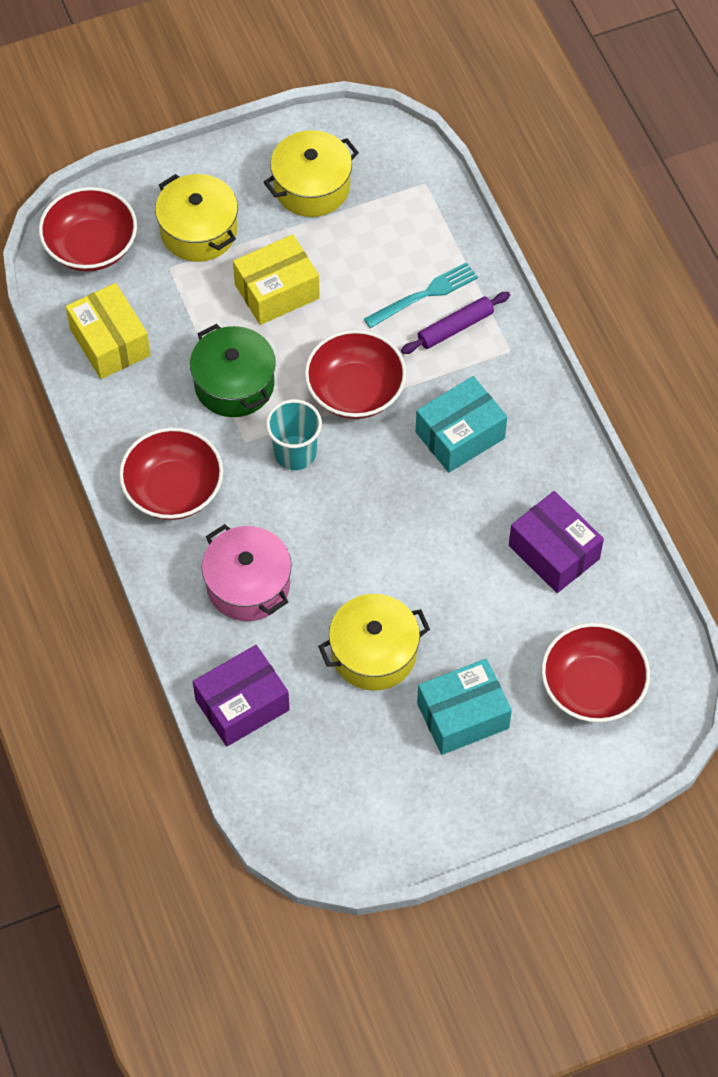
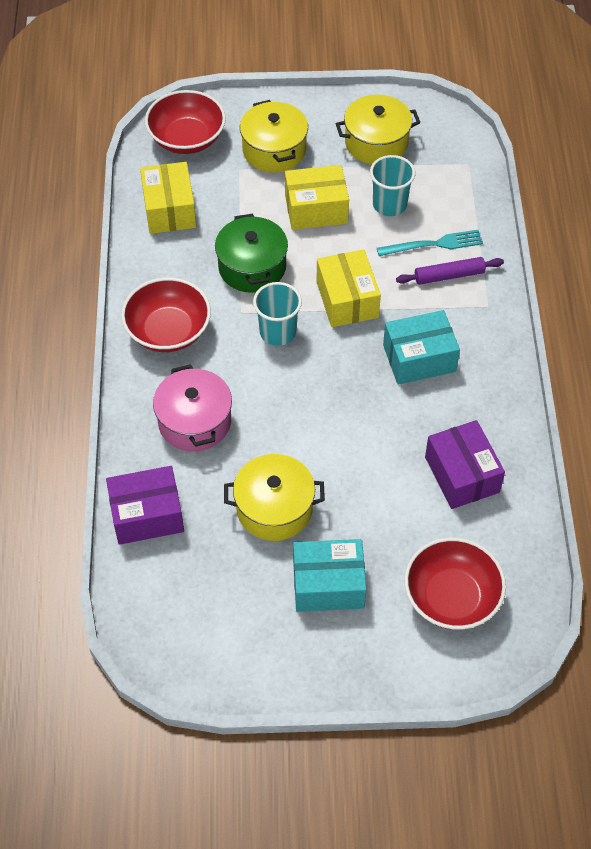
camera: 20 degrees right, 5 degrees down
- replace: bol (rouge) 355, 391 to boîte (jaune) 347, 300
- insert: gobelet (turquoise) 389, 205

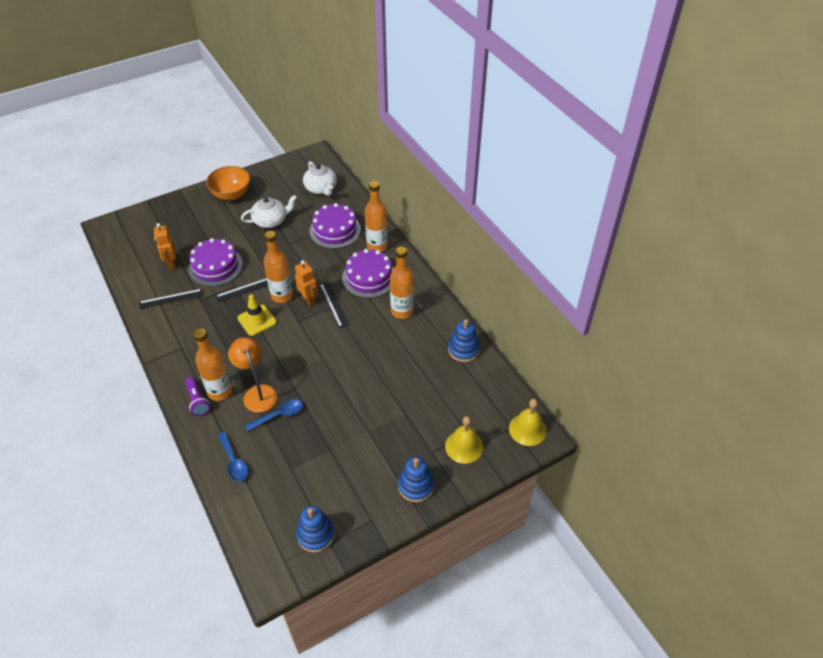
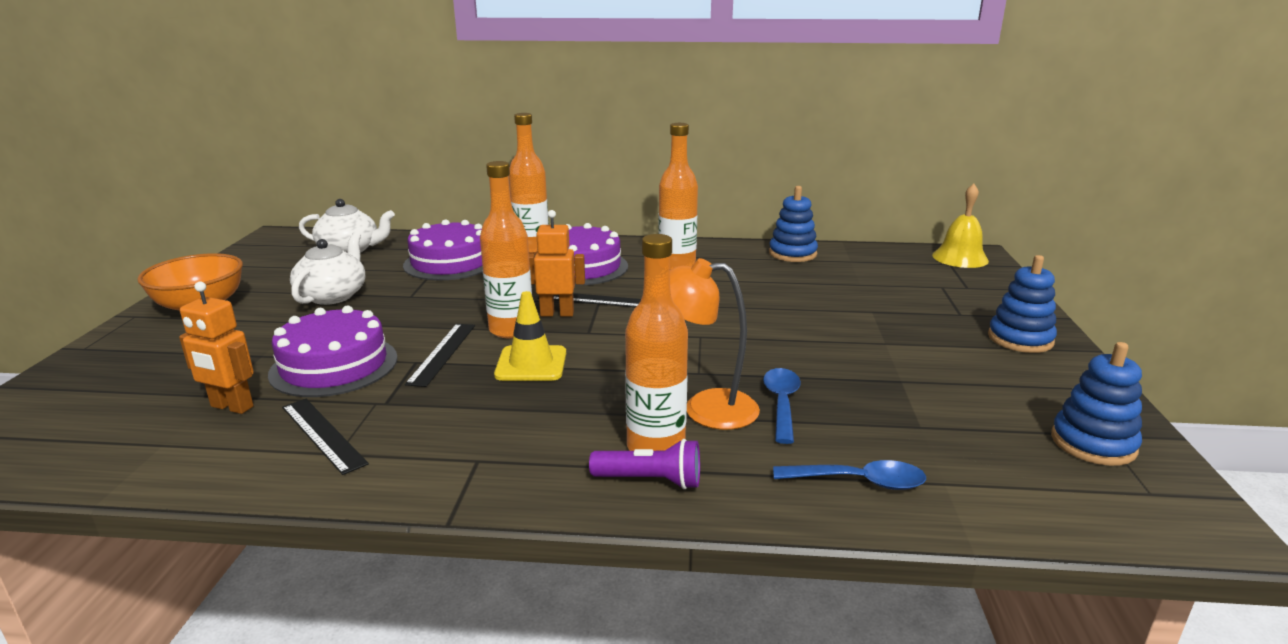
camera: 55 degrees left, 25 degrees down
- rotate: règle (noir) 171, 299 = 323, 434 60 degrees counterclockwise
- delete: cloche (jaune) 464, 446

---

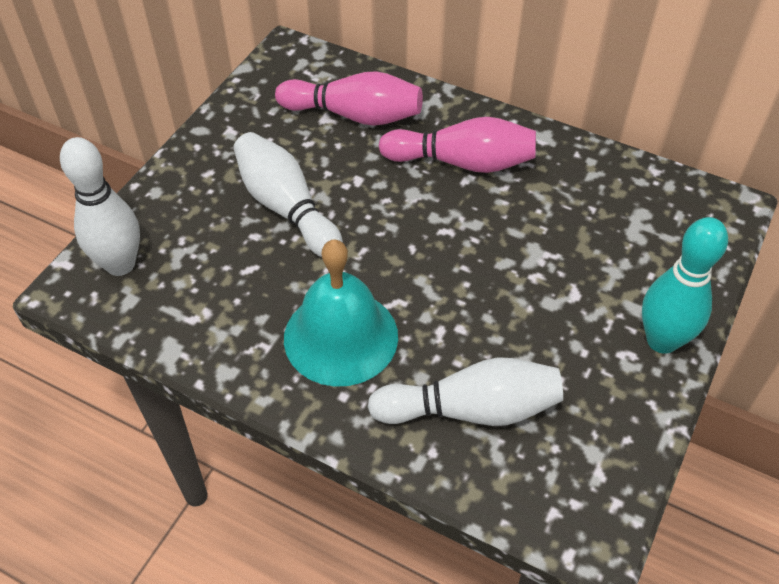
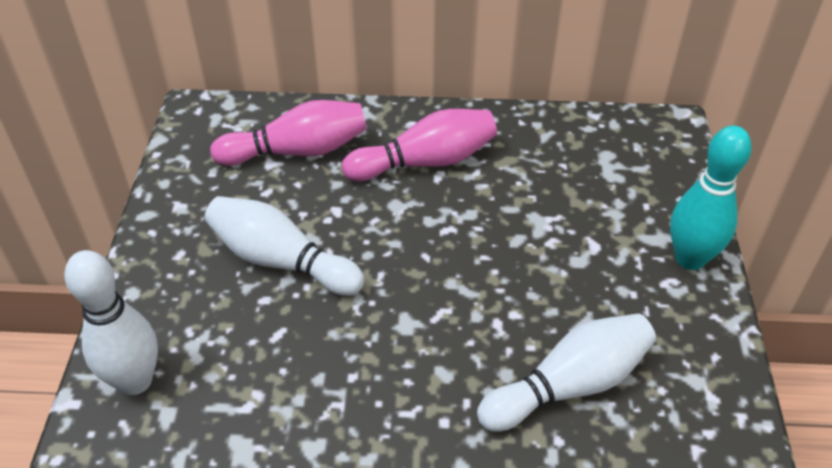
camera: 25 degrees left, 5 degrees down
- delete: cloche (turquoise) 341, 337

* * *

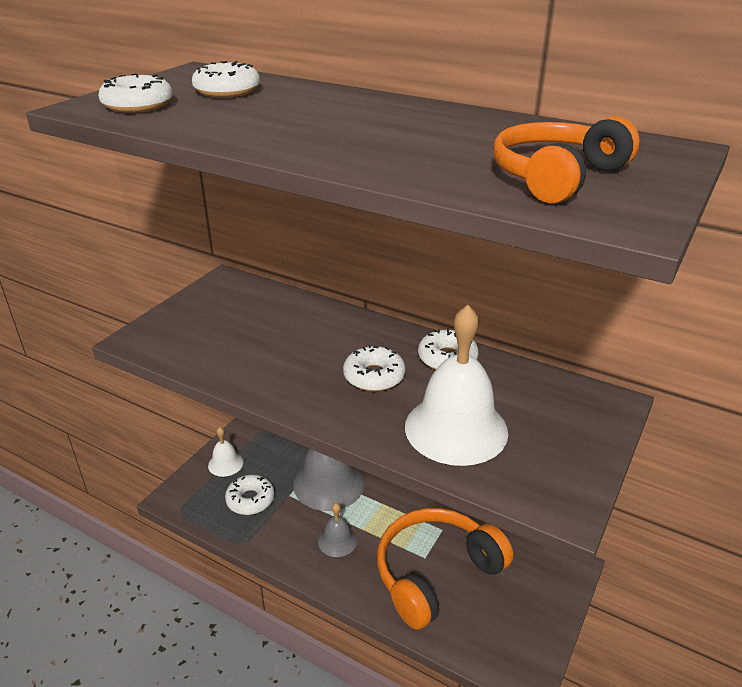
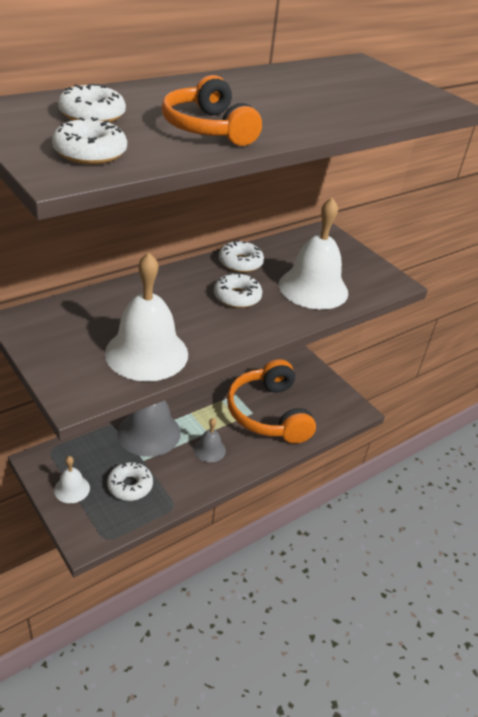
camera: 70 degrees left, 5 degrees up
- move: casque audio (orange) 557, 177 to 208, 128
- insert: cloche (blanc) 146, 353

- [WHAT TO DO] When you reach the line holding "camera: 20 degrees right, 5 degrees down" in the records above, begin reproducing exactly, stop after the line holding "- replace: bol", and output nothing else.

- [RESPONSE BELOW]
camera: 20 degrees right, 5 degrees down
- replace: bol (rouge) 355, 391 to boîte (jaune) 347, 300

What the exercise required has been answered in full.